» **Records to process**:
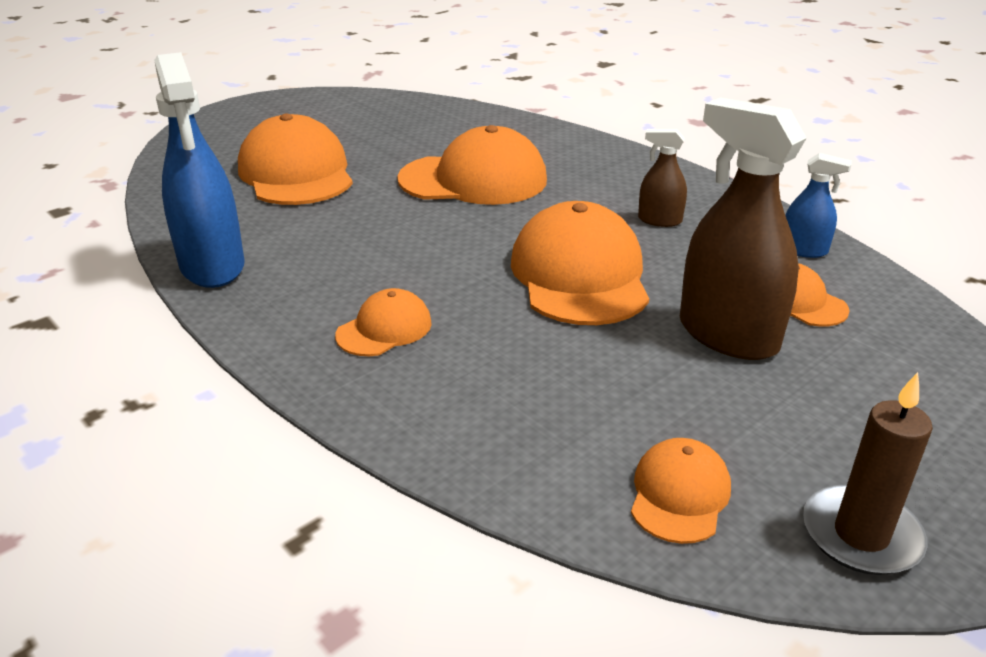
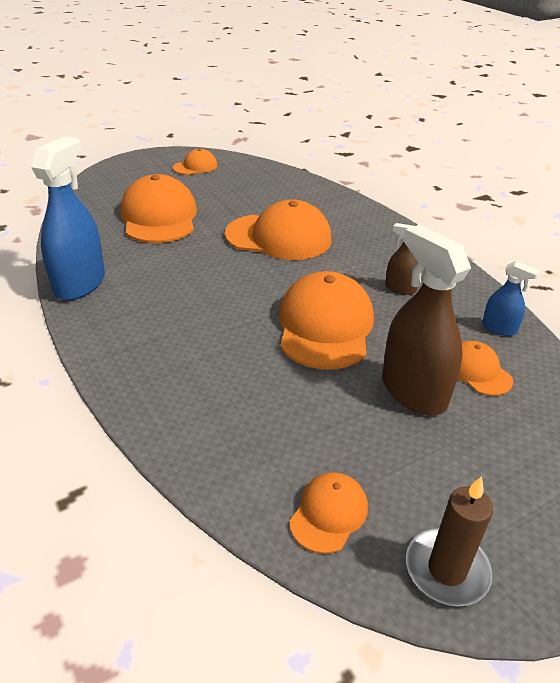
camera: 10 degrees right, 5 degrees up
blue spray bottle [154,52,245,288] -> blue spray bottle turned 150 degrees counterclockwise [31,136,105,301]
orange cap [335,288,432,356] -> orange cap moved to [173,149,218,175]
---
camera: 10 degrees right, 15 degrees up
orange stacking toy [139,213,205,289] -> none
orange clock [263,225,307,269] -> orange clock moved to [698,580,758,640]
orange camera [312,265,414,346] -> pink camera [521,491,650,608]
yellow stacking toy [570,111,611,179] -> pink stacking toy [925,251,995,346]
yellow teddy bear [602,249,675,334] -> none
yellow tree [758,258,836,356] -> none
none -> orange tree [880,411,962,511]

» **Brief**: Among the lines above, find the one with "blue spray bottle [154,52,245,288]" and the one with "orange cap [335,288,432,356]". Quote both and everything between them, exactly.

» **Response area**:
blue spray bottle [154,52,245,288] -> blue spray bottle turned 150 degrees counterclockwise [31,136,105,301]
orange cap [335,288,432,356] -> orange cap moved to [173,149,218,175]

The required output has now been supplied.